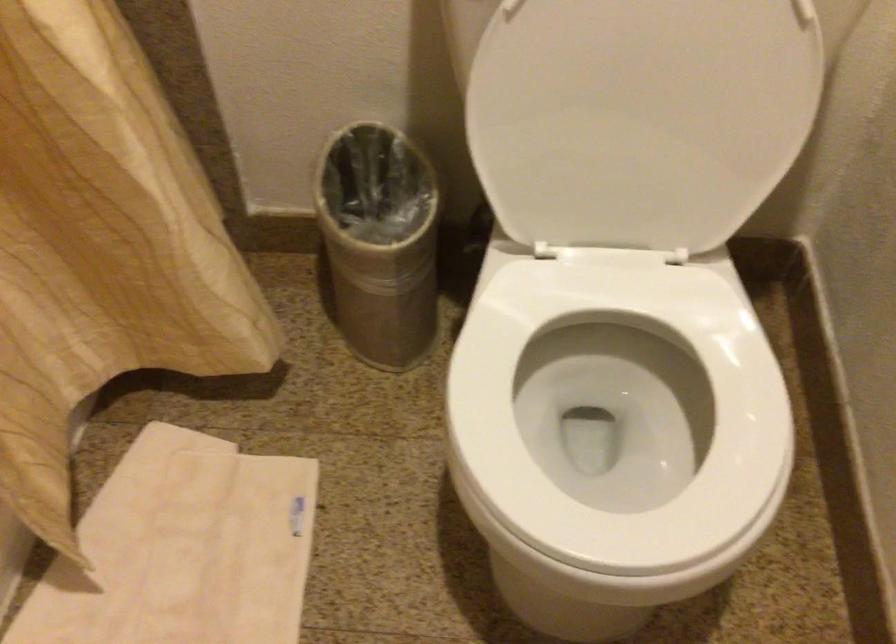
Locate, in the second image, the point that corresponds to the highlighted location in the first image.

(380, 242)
* * * *
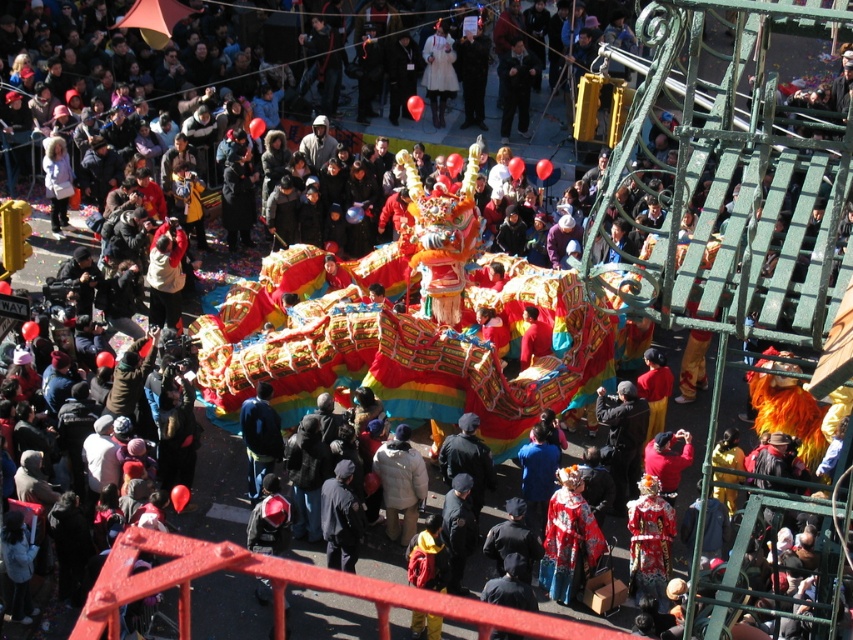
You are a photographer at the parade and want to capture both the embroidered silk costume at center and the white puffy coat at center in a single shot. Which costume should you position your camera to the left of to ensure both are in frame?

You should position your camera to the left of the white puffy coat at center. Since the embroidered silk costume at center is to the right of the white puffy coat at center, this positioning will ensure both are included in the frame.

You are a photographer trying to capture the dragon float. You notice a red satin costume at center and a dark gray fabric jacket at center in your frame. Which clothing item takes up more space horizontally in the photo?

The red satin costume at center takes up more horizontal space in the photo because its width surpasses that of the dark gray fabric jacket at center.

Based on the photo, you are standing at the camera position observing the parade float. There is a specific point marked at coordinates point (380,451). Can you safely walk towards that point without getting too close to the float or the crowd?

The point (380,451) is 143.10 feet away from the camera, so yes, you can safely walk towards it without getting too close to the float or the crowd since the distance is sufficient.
* * * *
Instrução:
Reproduza integralmente as linhas compreendidas entre a que contém "The red satin" e a que contém "The point (380,451)", incluindo ambas.

Resposta correta:
The red satin costume at center takes up more horizontal space in the photo because its width surpasses that of the dark gray fabric jacket at center.

Based on the photo, you are standing at the camera position observing the parade float. There is a specific point marked at coordinates point (380,451). Can you safely walk towards that point without getting too close to the float or the crowd?

The point (380,451) is 143.10 feet away from the camera, so yes, you can safely walk towards it without getting too close to the float or the crowd since the distance is sufficient.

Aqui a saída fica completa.